*Given data*.
※ ※ ※
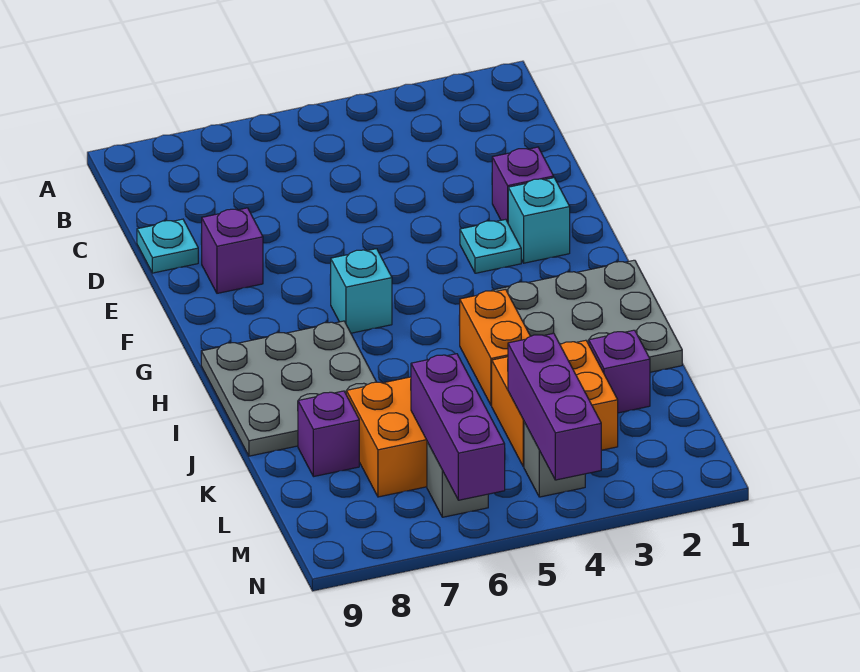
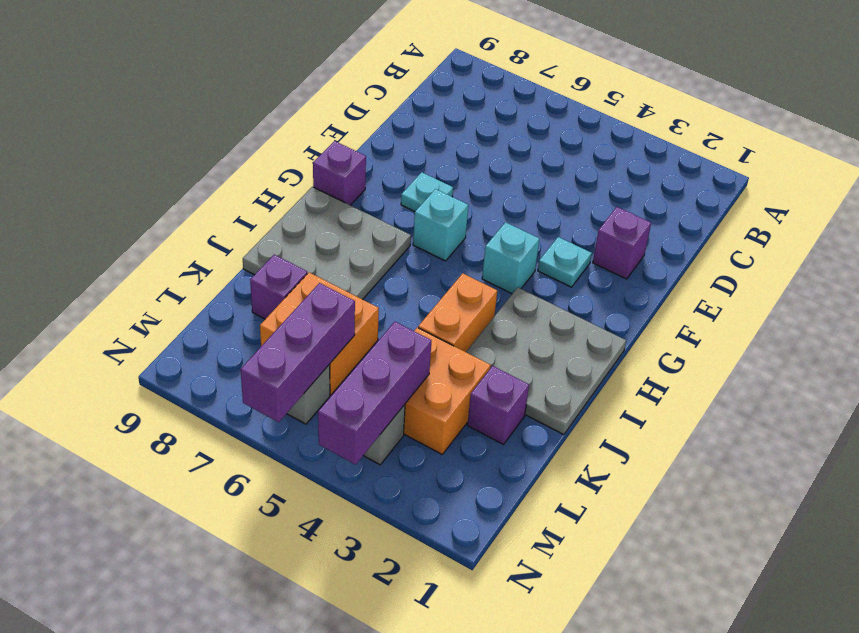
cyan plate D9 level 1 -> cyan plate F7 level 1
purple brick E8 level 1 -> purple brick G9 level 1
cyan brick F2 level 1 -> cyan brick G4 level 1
※ ※ ※
The whole listing, minus its images, should be repeated exactly.

cyan plate D9 level 1 -> cyan plate F7 level 1
purple brick E8 level 1 -> purple brick G9 level 1
cyan brick F2 level 1 -> cyan brick G4 level 1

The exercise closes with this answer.